YOUR GOAL:
Retype the listing found below exactly, but leave out each picture.

** GIVEN INFORMATION follows **

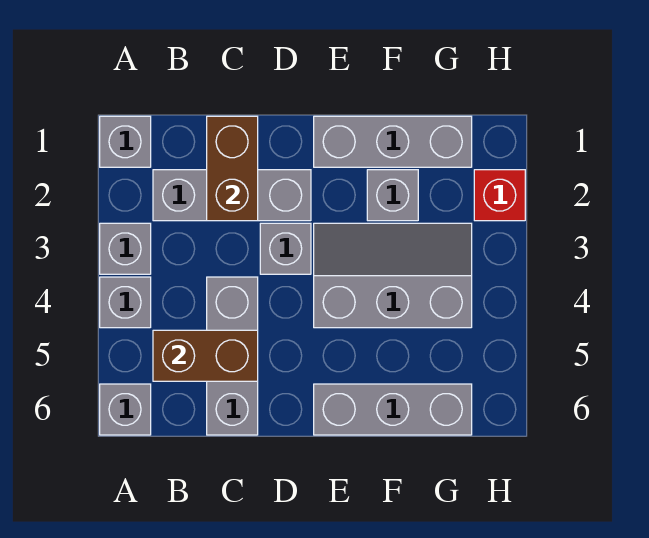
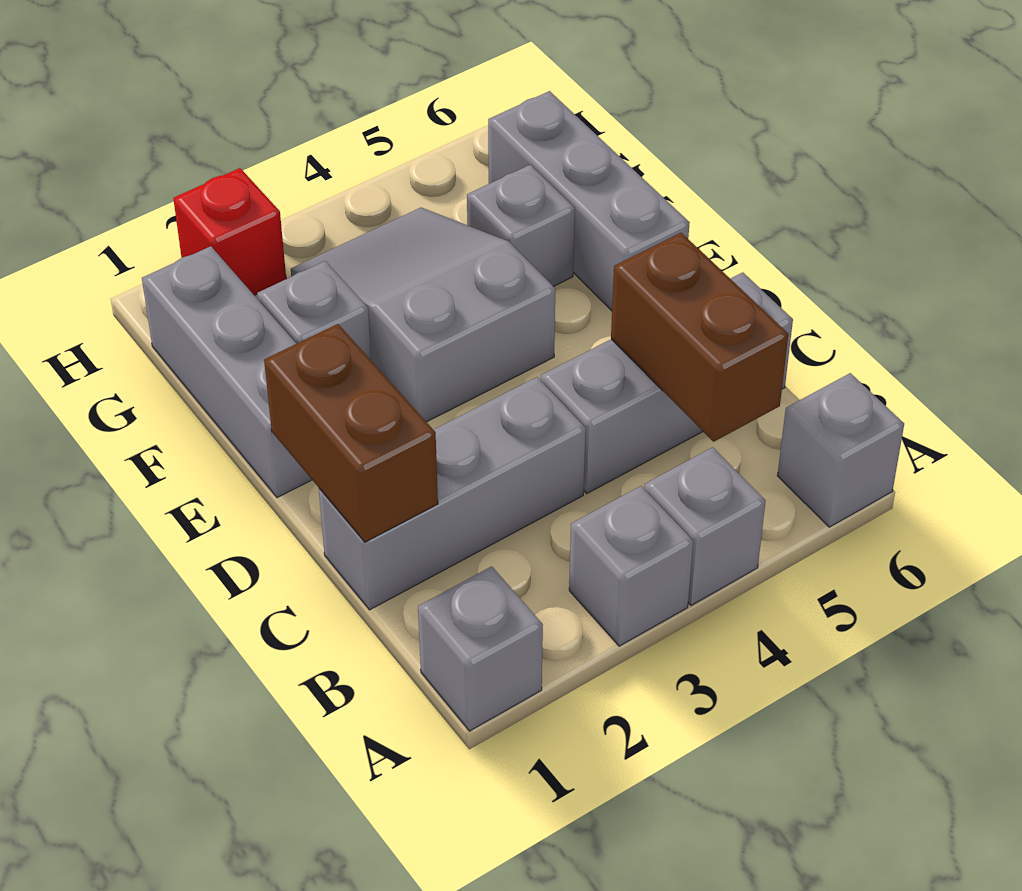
grey brick B2:D2 level 1 -> grey brick C1:C3 level 1
brown brick C1:C2 level 2 -> brown brick C1:D1 level 2
grey brick D3 level 1 -> grey brick F5 level 1
grey slope E3:G4 level 1 top 4 -> grey slope E3:G4 level 1 top E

** End of GIVEN INFORMATION **

OUTPUT OF THE TASK:
grey brick B2:D2 level 1 -> grey brick C1:C3 level 1
brown brick C1:C2 level 2 -> brown brick C1:D1 level 2
grey brick D3 level 1 -> grey brick F5 level 1
grey slope E3:G4 level 1 top 4 -> grey slope E3:G4 level 1 top E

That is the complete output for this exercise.